* [What is expected]
Retype exactly the stretch of lines that begins at the line containing "pink vase: 4 -> 8" and ends at the last line of the data, with no other lines.
────────────────
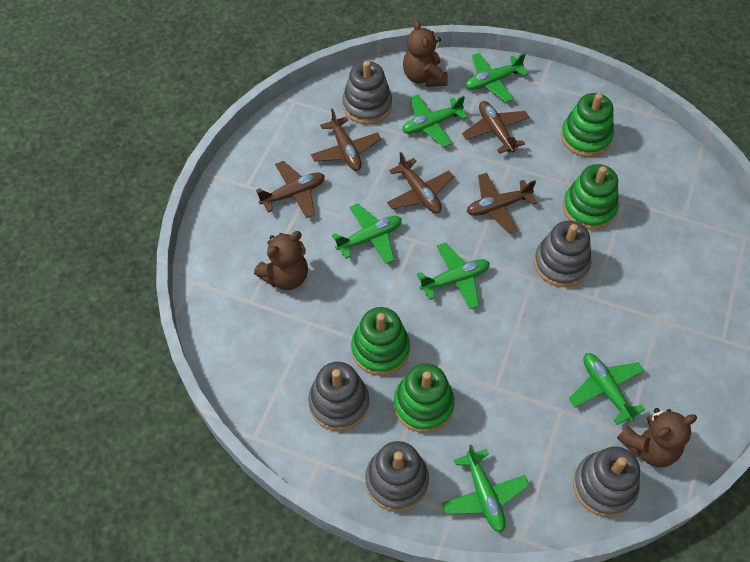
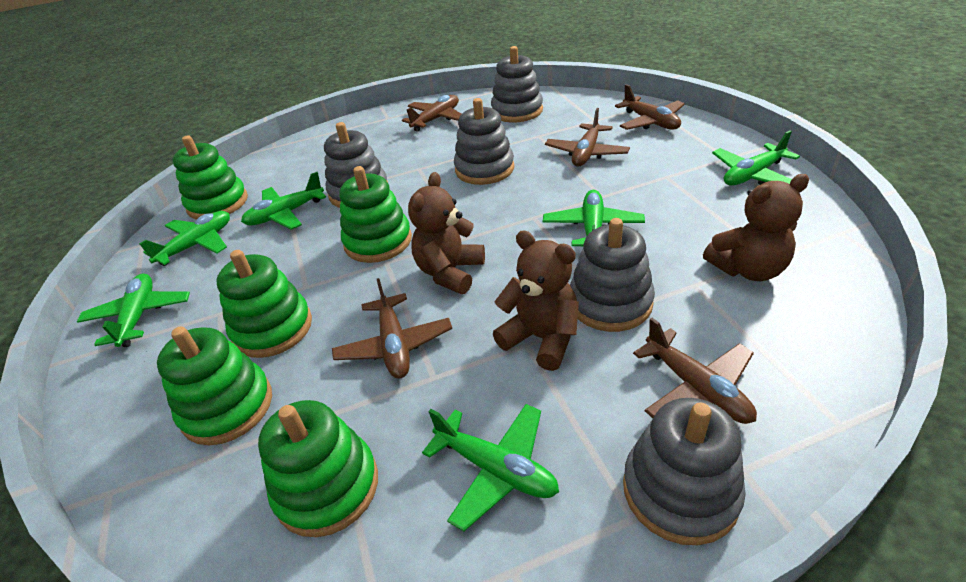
green stacking toy: 4 -> 5

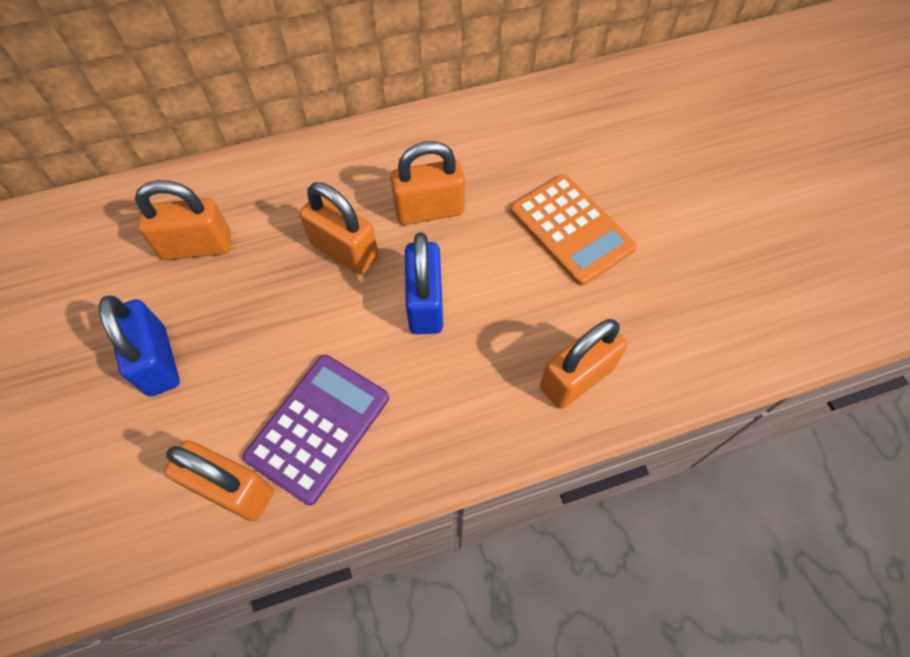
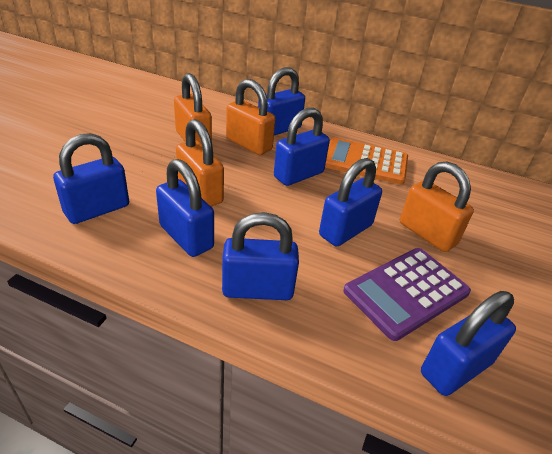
blue padlock: 2 -> 7
orange padlock: 5 -> 4

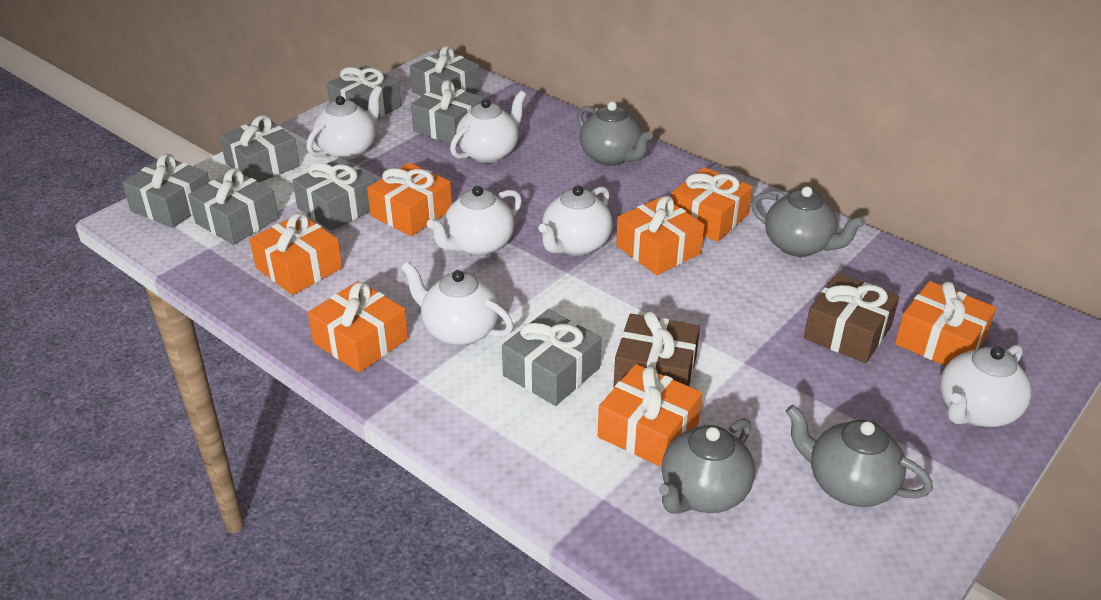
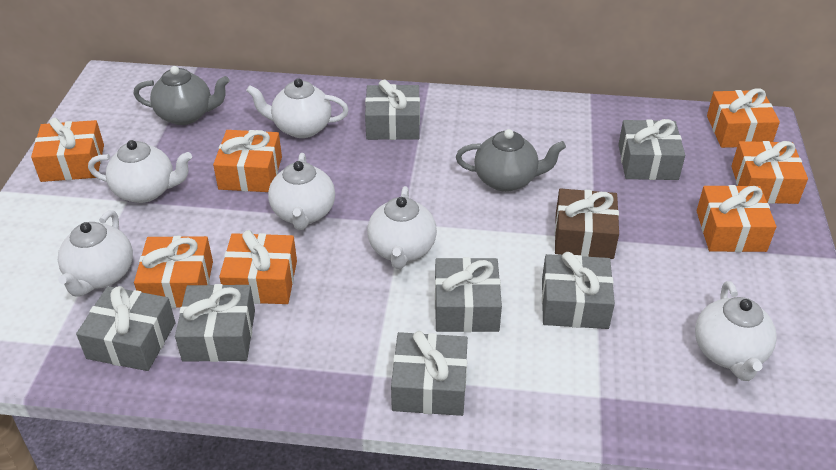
brown gift: 2 -> 1
grey gift: 8 -> 7
grey teapot: 4 -> 2

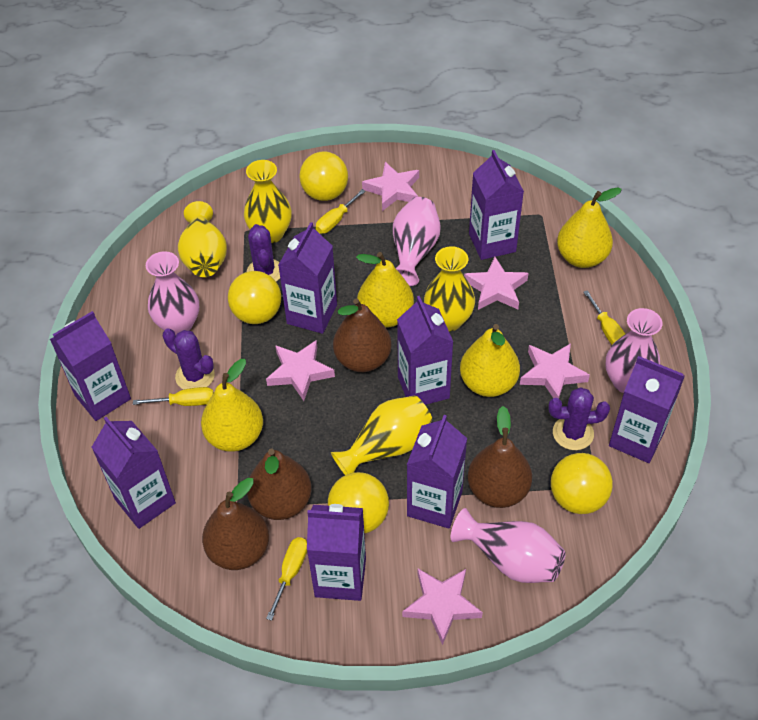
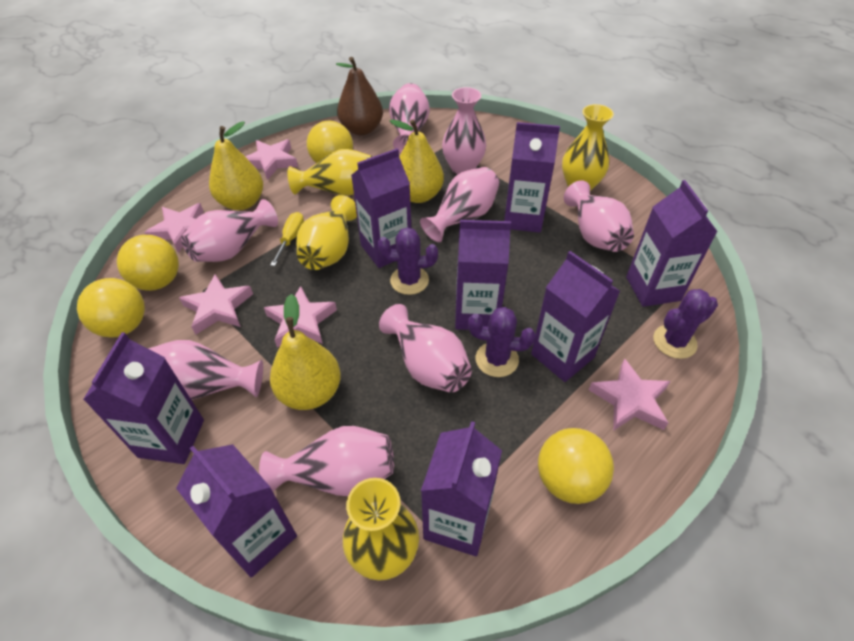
brown pear: 4 -> 1
pink vase: 4 -> 8
yellow pear: 4 -> 3
yellow screwdriver: 4 -> 1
────────────────
* [Output of the exercise]
pink vase: 4 -> 8
yellow pear: 4 -> 3
yellow screwdriver: 4 -> 1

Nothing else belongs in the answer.